> _What is being asked_
Your job is to print, exactly, the lines in the data below from the line with "purple mouse [277,455,410,591]" through the line with "camera: 110 degrees left, 5 degrees up", both included, and to omit any picture.

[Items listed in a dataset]
=== Begin Enclosure ===

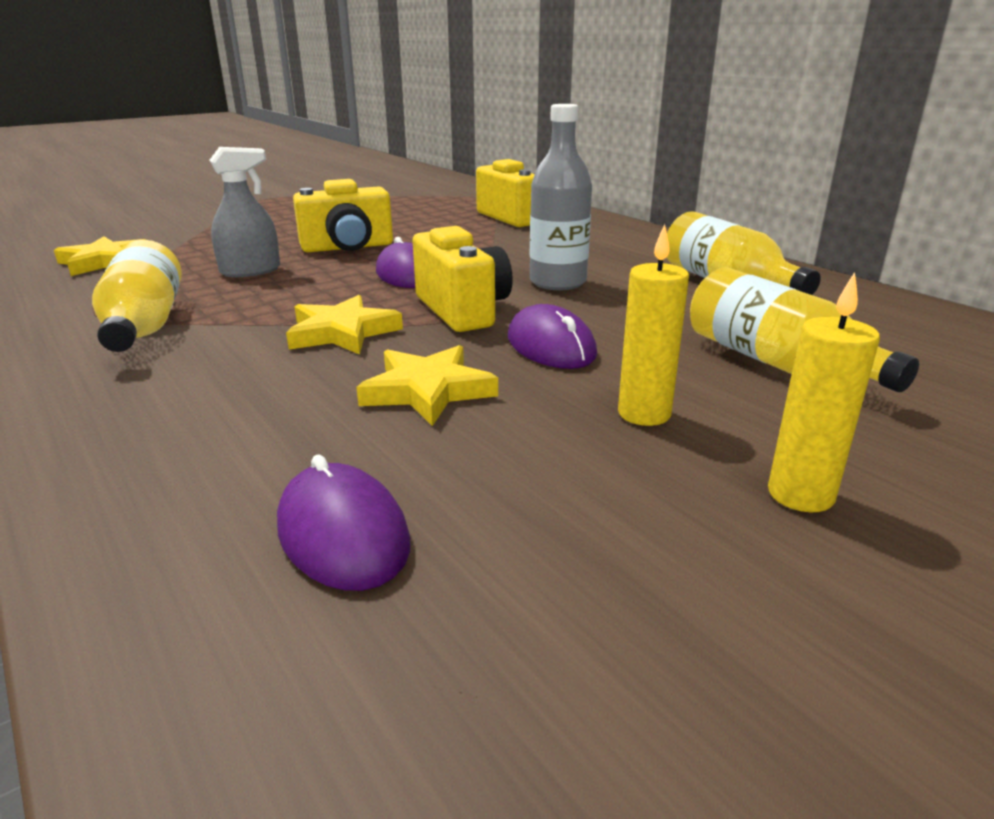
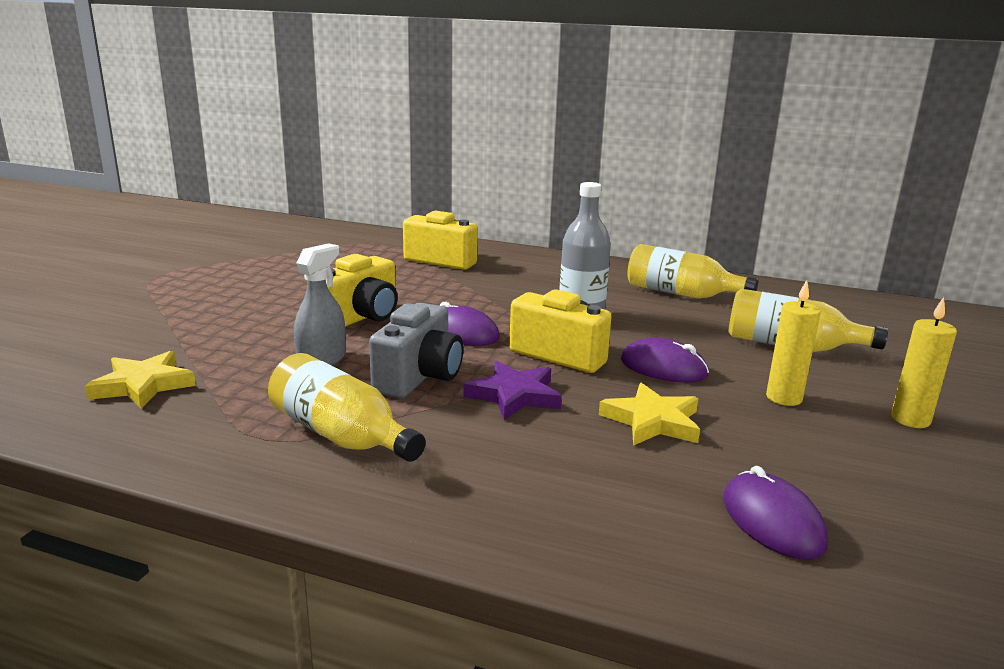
camera: 35 degrees left, 5 degrees down
purple mouse [277,455,410,591] -> purple mouse turned 45 degrees clockwise [723,466,828,560]
yellow star [286,295,403,355] -> purple star [463,361,562,420]
none -> grey camera [369,303,463,398]

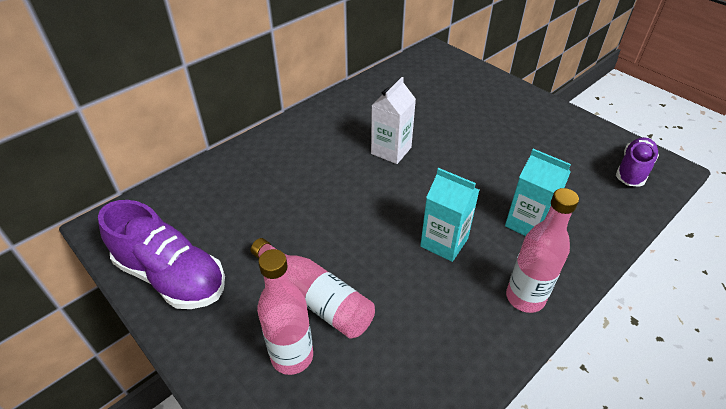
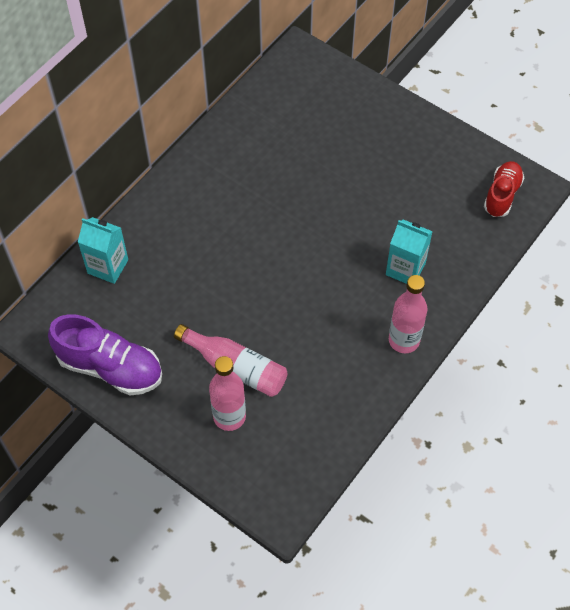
camera: 10 degrees left, 15 degrees up
white carton [371,77,416,164] -> none
turquoise carton [420,168,479,262] -> turquoise carton moved to [78,217,128,284]
purple shoe [616,137,659,187] -> red shoe [484,161,524,217]

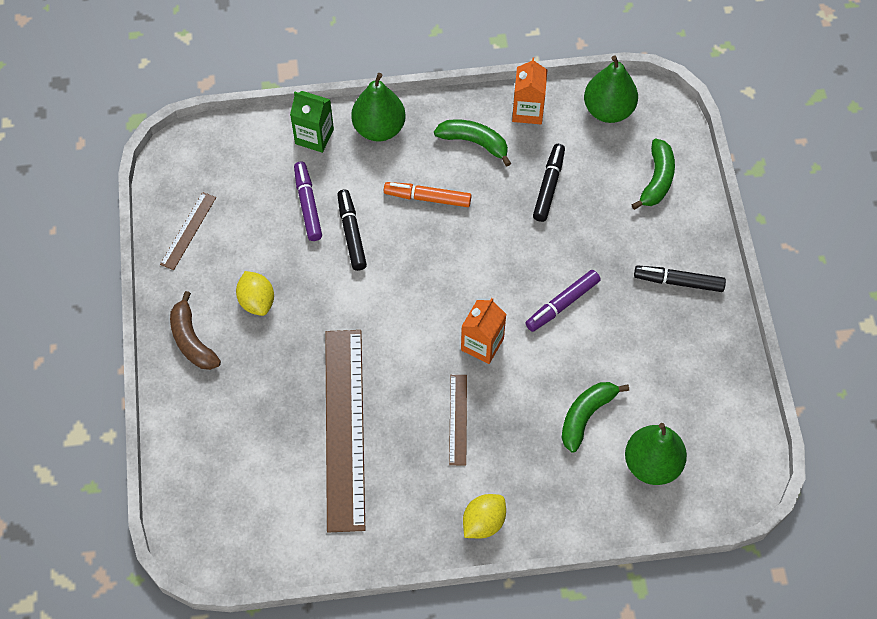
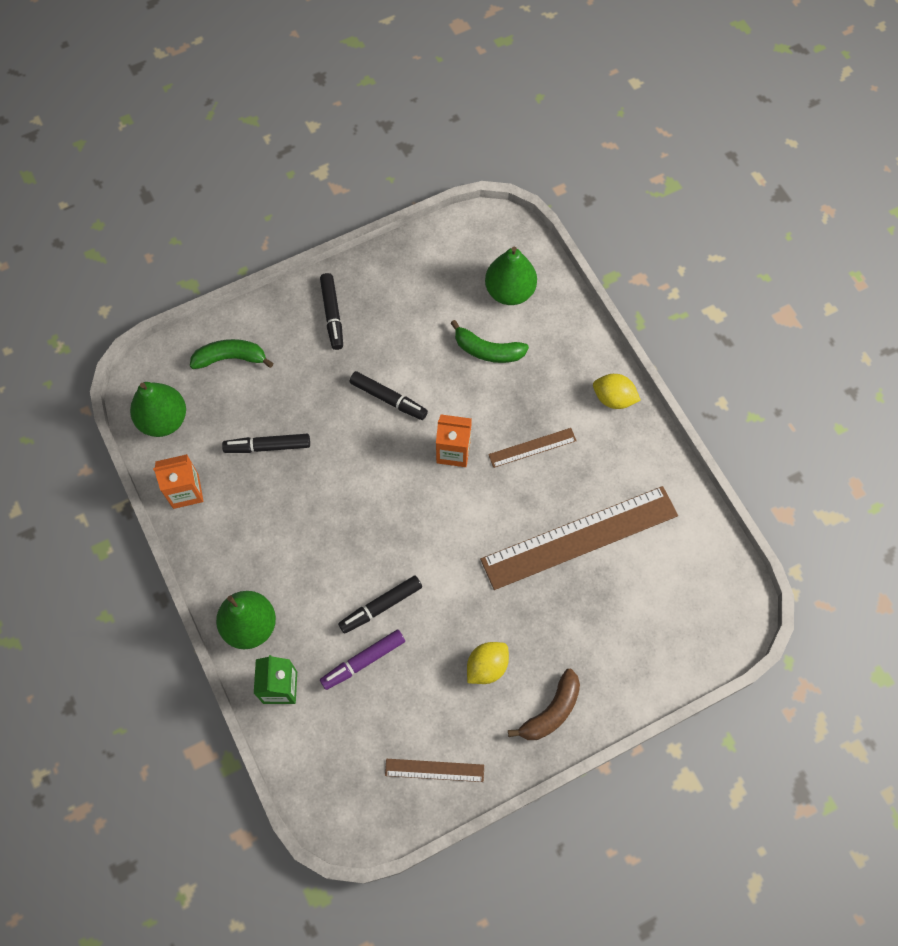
camera: 110 degrees left, 5 degrees up
orange marker [384,182,471,207] -> none
green banana [434,119,511,166] -> none
purple marker [525,270,601,332] -> black marker [350,371,428,420]

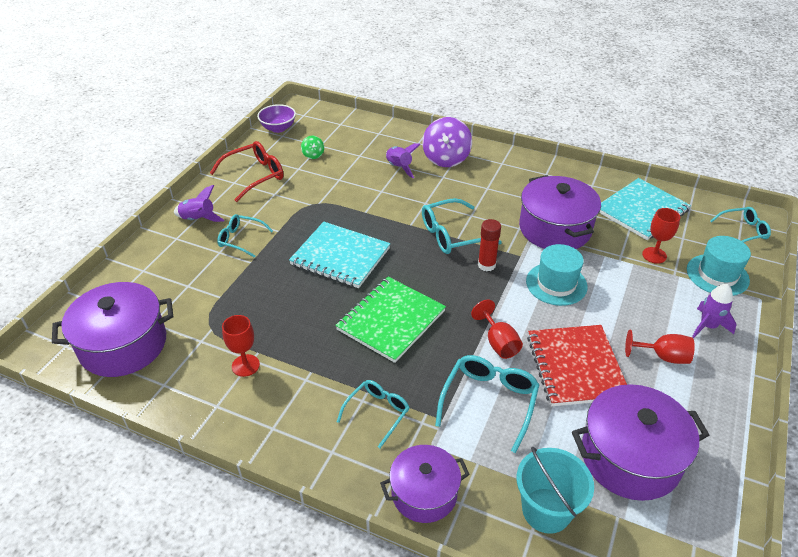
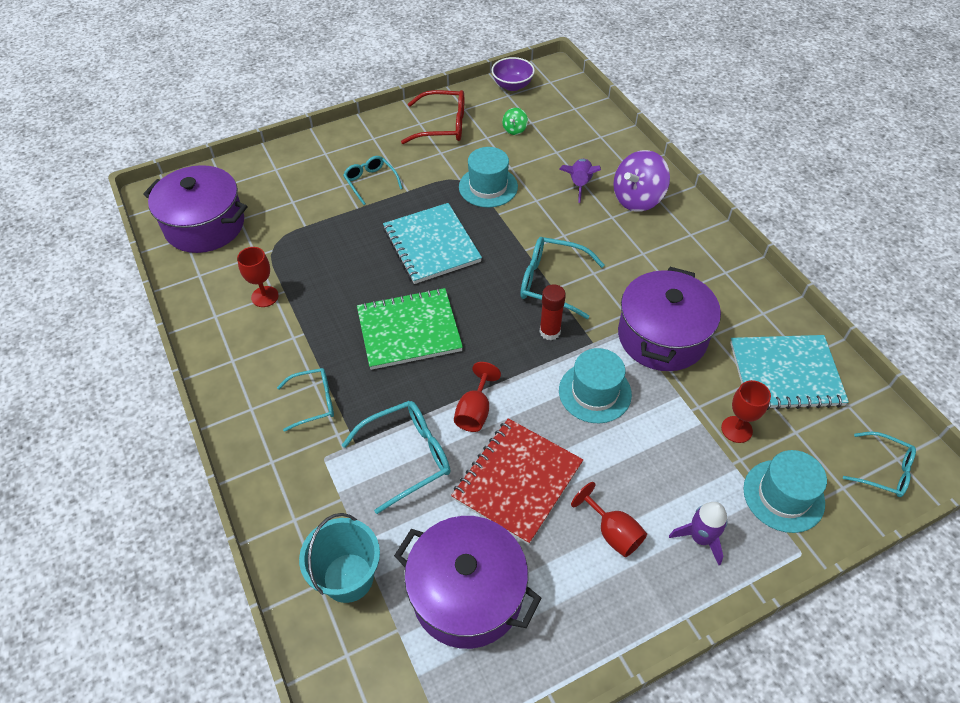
camera: 40 degrees right, 10 degrees up
purple rocket [174,185,224,222] -> none
purple pot [380,445,470,523] -> none
none -> turquoise hat [459,147,518,208]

=== End Enclosure ===

> _Response box_
purple mouse [277,455,410,591] -> purple mouse turned 45 degrees clockwise [723,466,828,560]
yellow star [286,295,403,355] -> purple star [463,361,562,420]
none -> grey camera [369,303,463,398]

camera: 10 degrees left, 15 degrees up
white carton [371,77,416,164] -> none
turquoise carton [420,168,479,262] -> turquoise carton moved to [78,217,128,284]
purple shoe [616,137,659,187] -> red shoe [484,161,524,217]

camera: 110 degrees left, 5 degrees up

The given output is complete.